Leave out the pictures and retype everything else in the records below exactly.

____

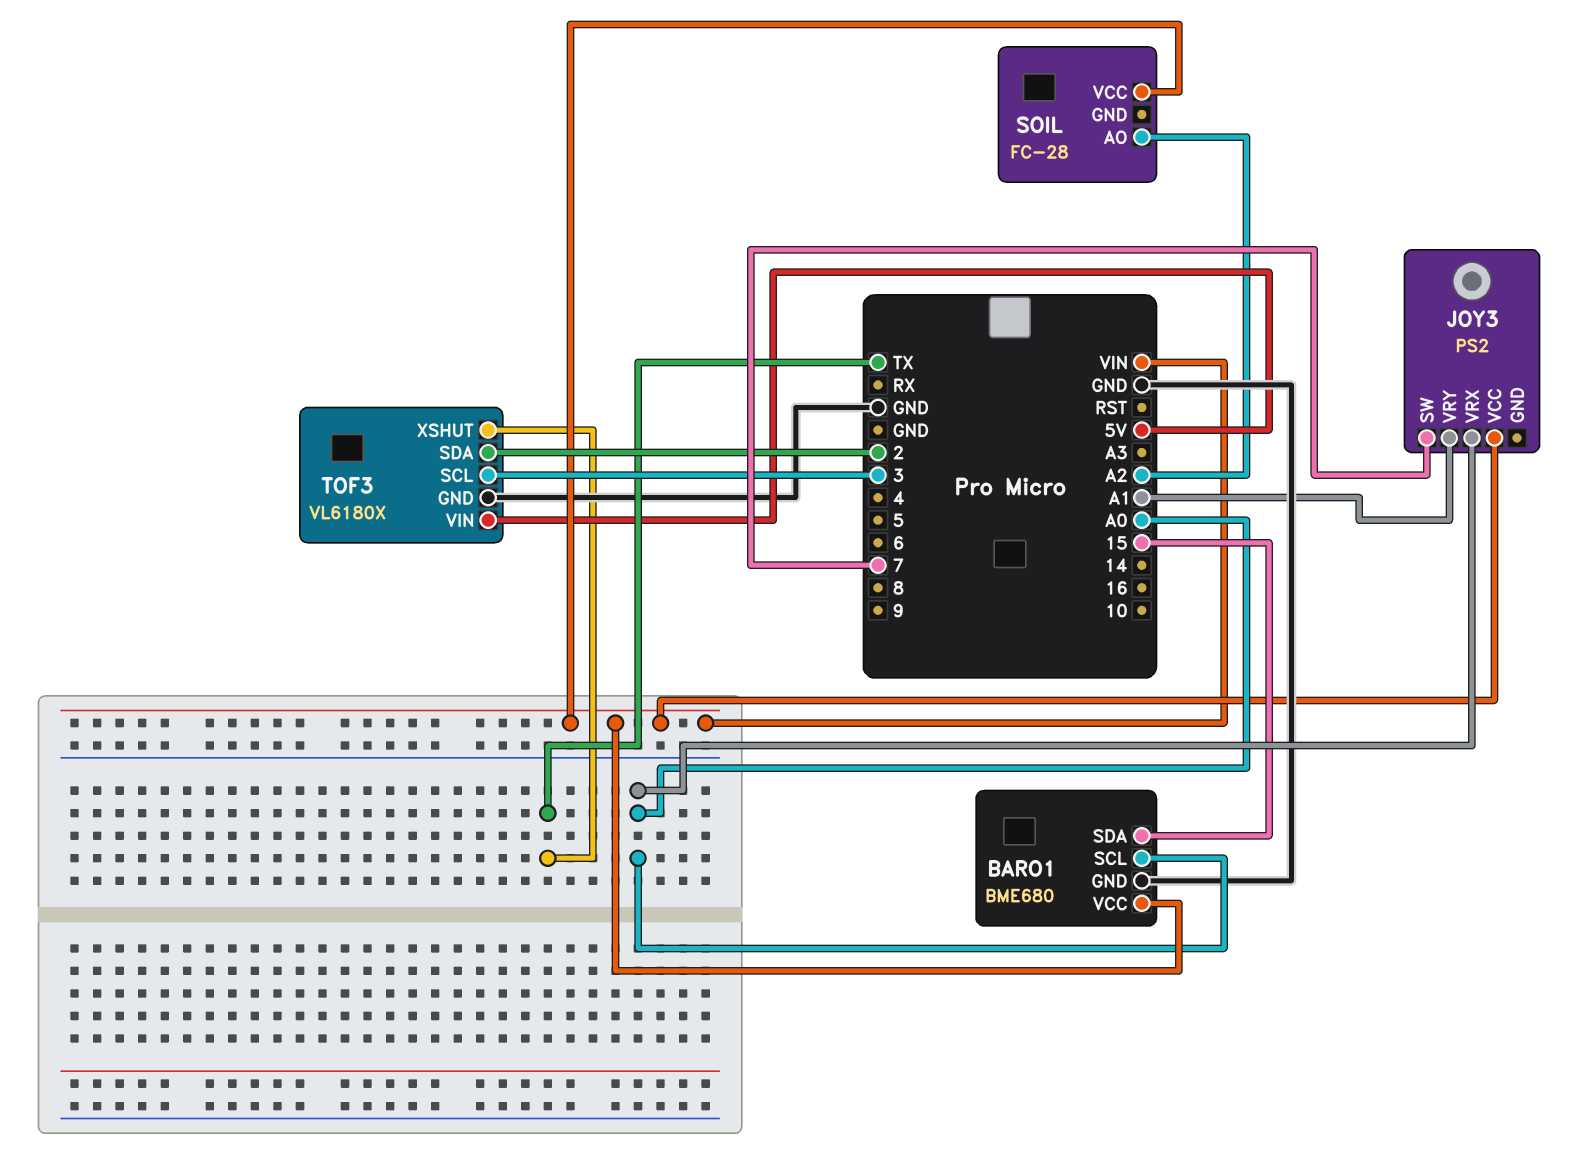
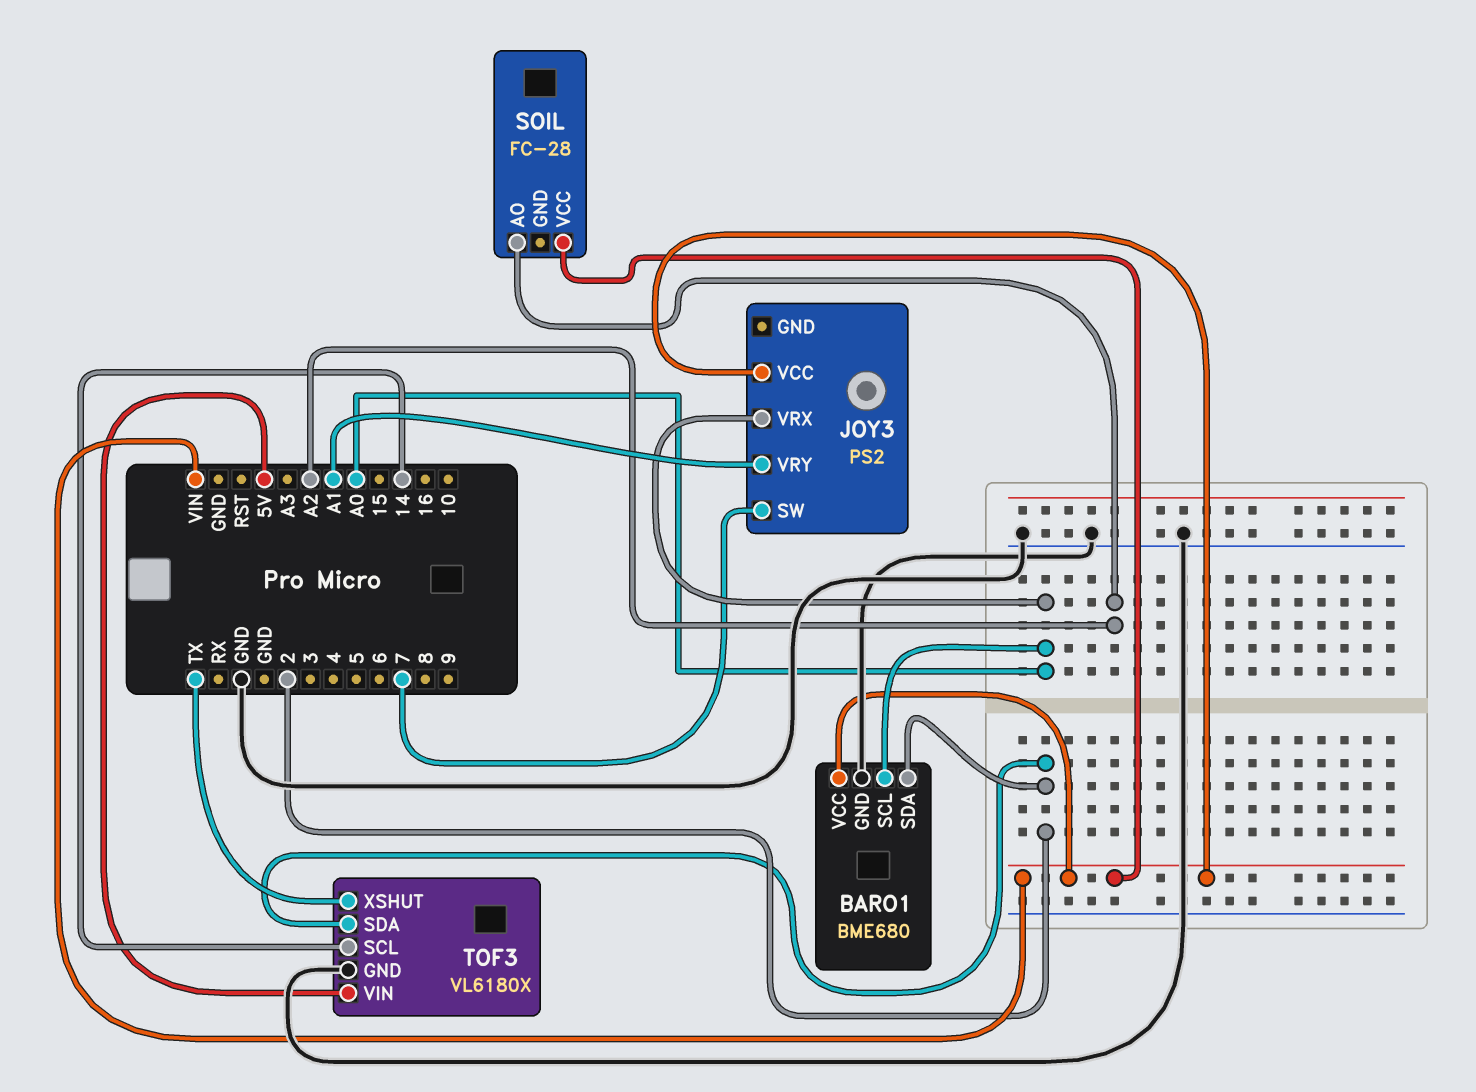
BARO1 pin SDA: 15 -> 2
TOF3 pin SCL: 3 -> 14

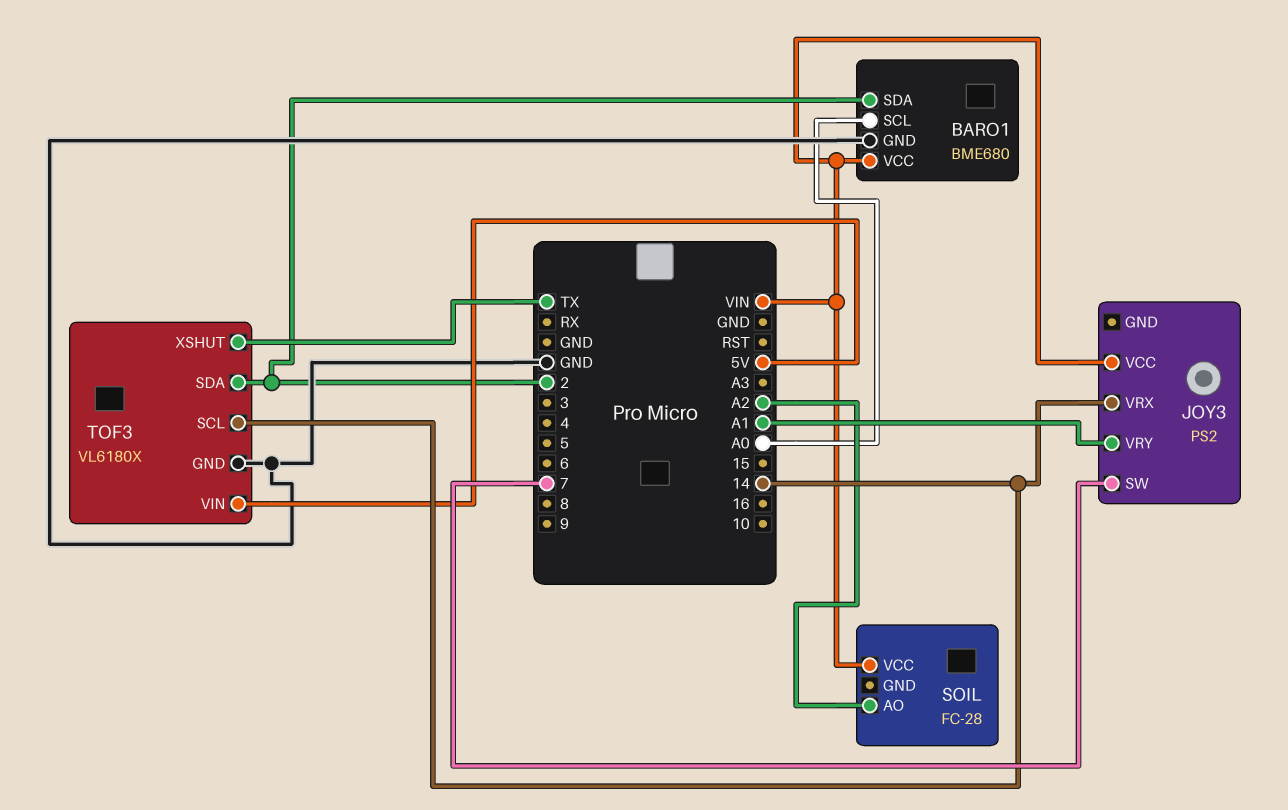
JOY3 pin VRX: A0 -> 14

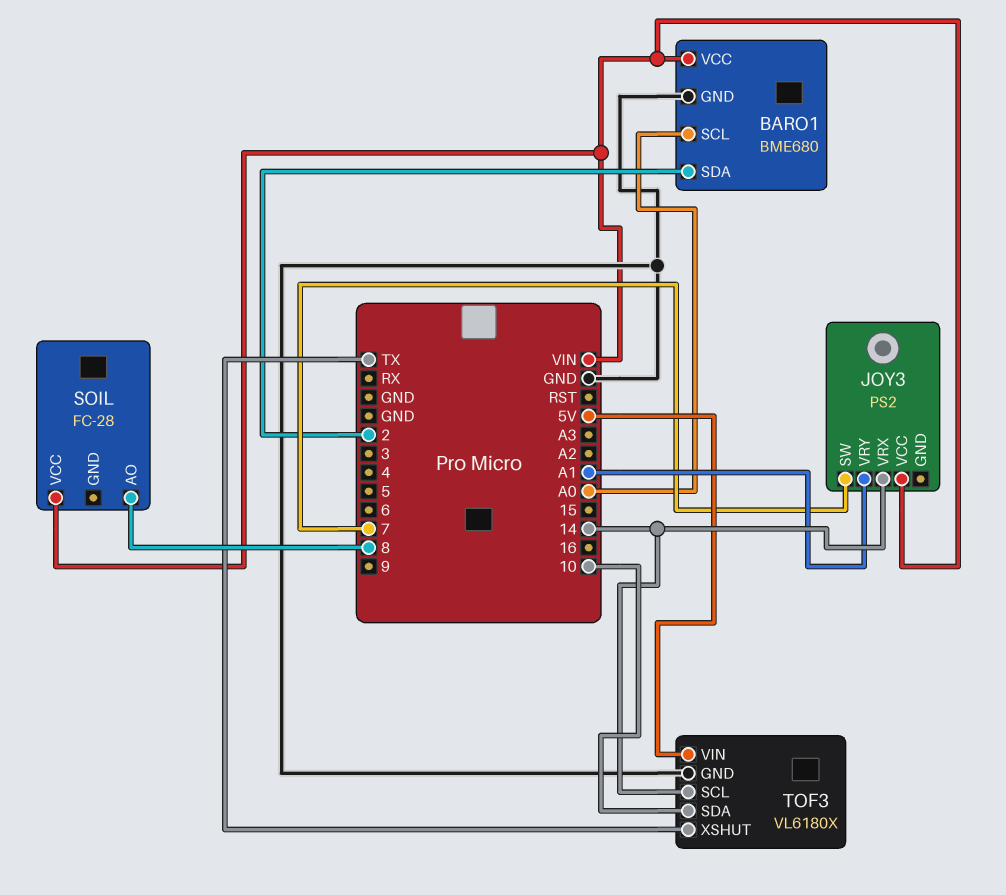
SOIL pin AO: A2 -> 8
TOF3 pin SDA: 2 -> 10

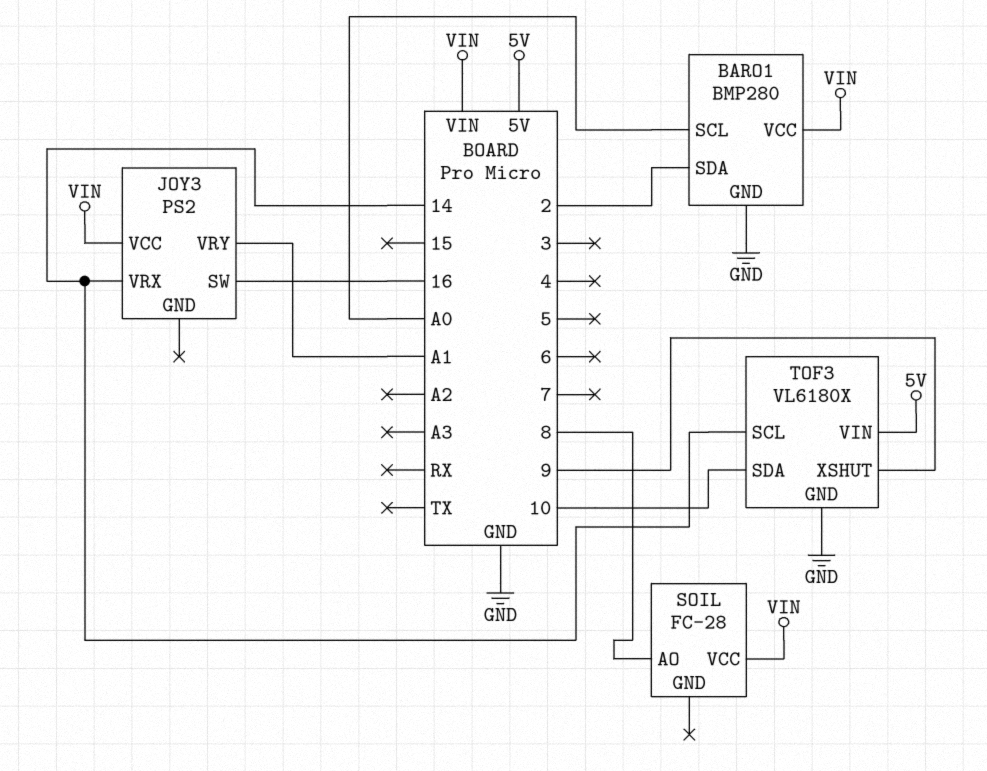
BARO1: BME680 -> BMP280
JOY3 pin SW: 7 -> 16
TOF3 pin XSHUT: TX -> 9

____

Solution to the exercise:
BARO1 pin SDA: 15 -> 2
TOF3 pin SCL: 3 -> 14

JOY3 pin VRX: A0 -> 14

SOIL pin AO: A2 -> 8
TOF3 pin SDA: 2 -> 10

BARO1: BME680 -> BMP280
JOY3 pin SW: 7 -> 16
TOF3 pin XSHUT: TX -> 9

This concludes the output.